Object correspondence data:
*** Begin section ***

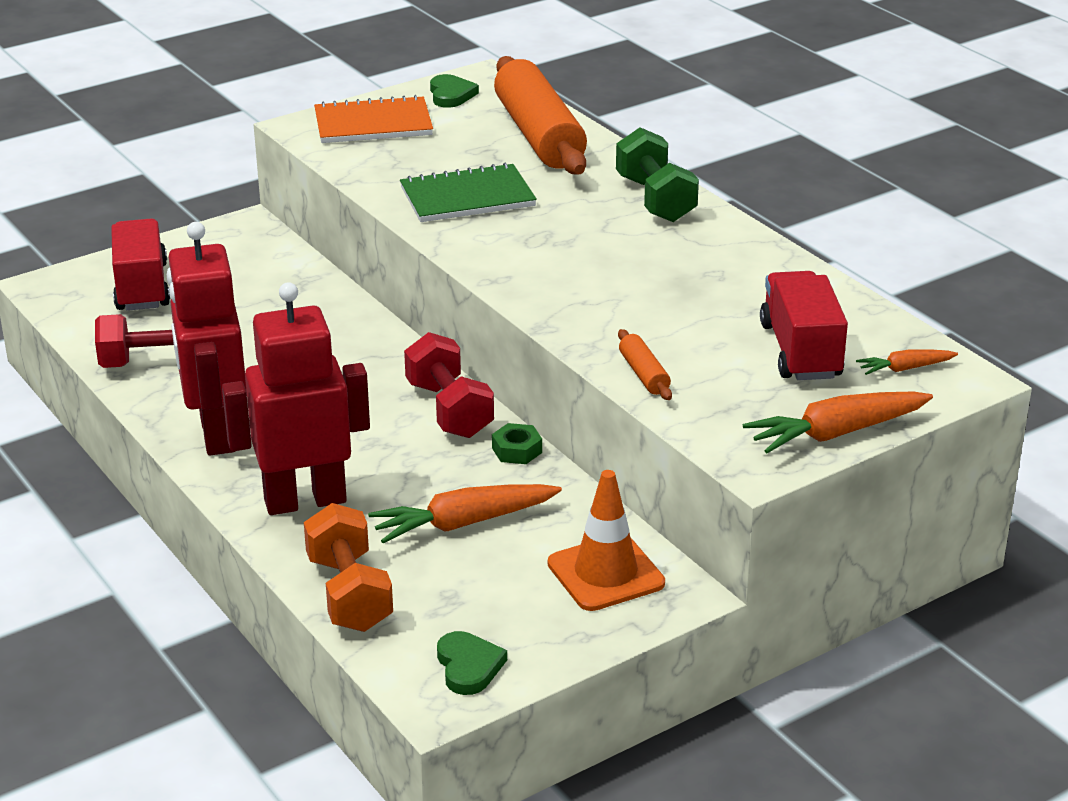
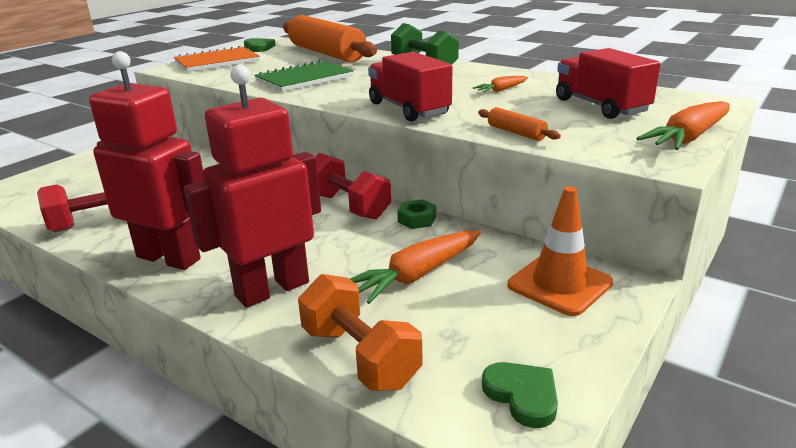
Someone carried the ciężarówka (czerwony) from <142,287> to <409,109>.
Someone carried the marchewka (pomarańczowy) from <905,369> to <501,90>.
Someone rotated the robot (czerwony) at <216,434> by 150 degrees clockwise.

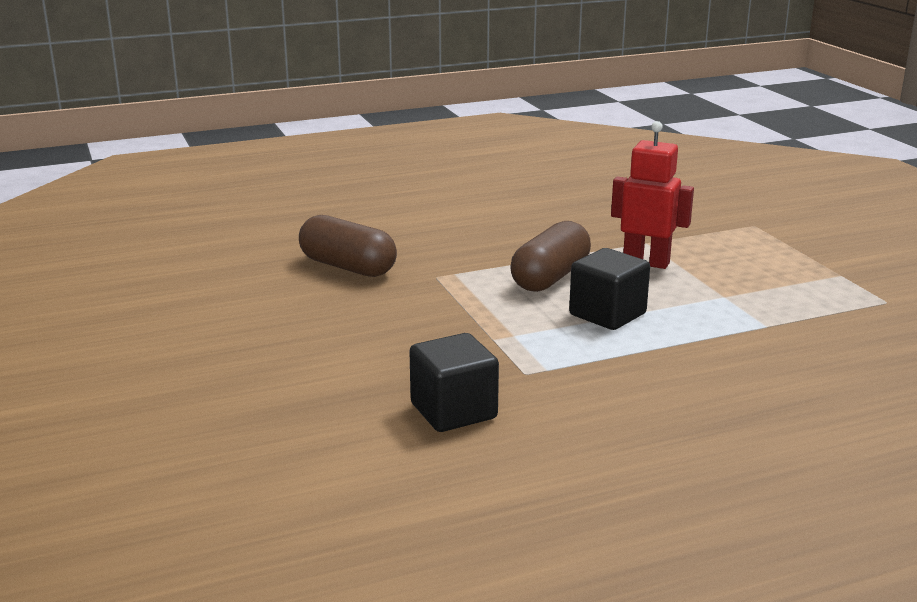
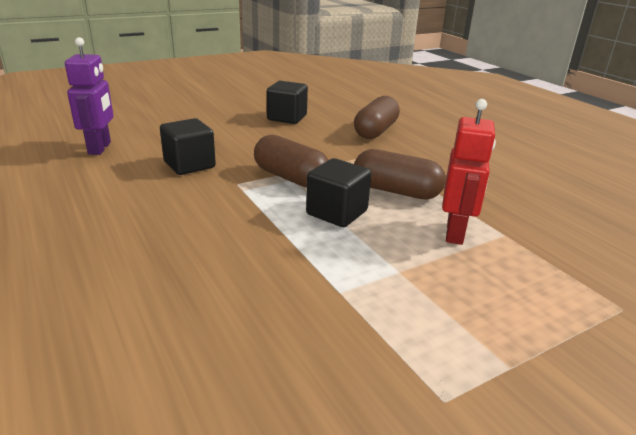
Someone put down the robot (fioletowy) at <100,148>.
Someone put down the kapsułka (brązowy) at <291,178>.
Someone put down the sześcian (czarny) at <287,117>.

*** End section ***

Your answer should consist of the lines above that hold the word "robot".

Someone rotated the robot (czerwony) at <216,434> by 150 degrees clockwise.
Someone put down the robot (fioletowy) at <100,148>.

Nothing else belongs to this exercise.